▶ **DATA FOR THE TASK**:
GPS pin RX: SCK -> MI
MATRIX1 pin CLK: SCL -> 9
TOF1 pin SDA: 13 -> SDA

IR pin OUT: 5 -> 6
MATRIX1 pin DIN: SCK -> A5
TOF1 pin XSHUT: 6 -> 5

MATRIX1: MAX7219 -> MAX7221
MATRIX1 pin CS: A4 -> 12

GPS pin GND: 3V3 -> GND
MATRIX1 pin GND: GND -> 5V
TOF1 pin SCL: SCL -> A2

▶ **EXERCISE OBJECTIVE**:
All of the records above should be repeated exactly.

▶ **YOUR RESPONSE**:
GPS pin RX: SCK -> MI
MATRIX1 pin CLK: SCL -> 9
TOF1 pin SDA: 13 -> SDA

IR pin OUT: 5 -> 6
MATRIX1 pin DIN: SCK -> A5
TOF1 pin XSHUT: 6 -> 5

MATRIX1: MAX7219 -> MAX7221
MATRIX1 pin CS: A4 -> 12

GPS pin GND: 3V3 -> GND
MATRIX1 pin GND: GND -> 5V
TOF1 pin SCL: SCL -> A2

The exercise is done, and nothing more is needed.